• **Problem**
Scan the data below and report how many lines include the word "appeared". Nothing else is wanted.

Image change detection data
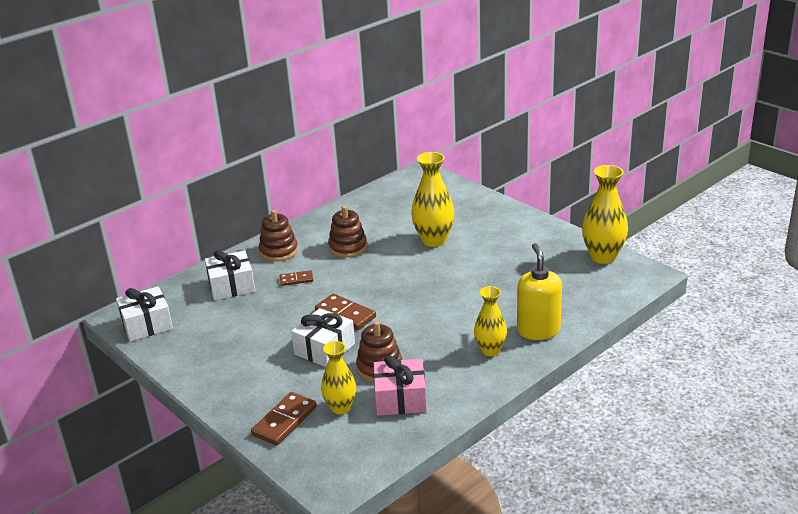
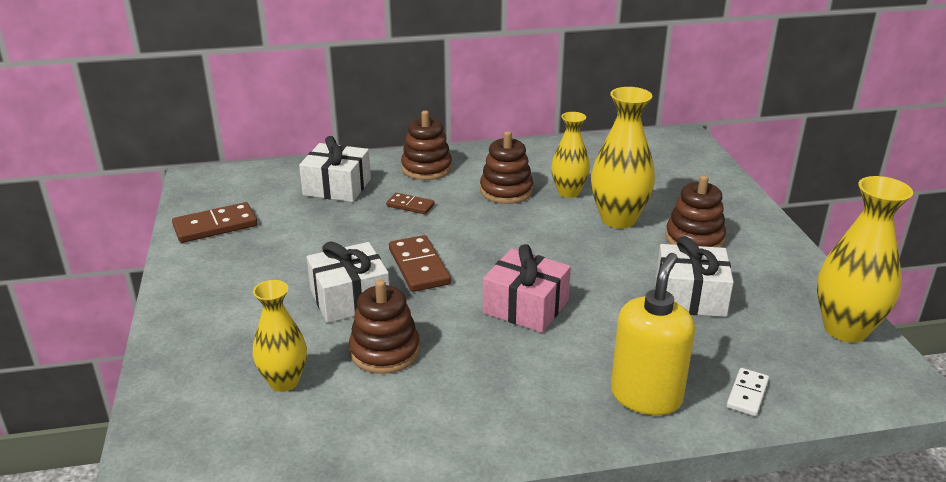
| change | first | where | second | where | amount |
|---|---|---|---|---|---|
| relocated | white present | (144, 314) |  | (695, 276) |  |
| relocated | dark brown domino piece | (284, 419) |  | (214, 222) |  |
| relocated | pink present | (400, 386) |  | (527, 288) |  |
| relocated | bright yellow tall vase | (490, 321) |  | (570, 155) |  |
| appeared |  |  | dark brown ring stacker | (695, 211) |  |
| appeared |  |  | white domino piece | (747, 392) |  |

• **Reply**
2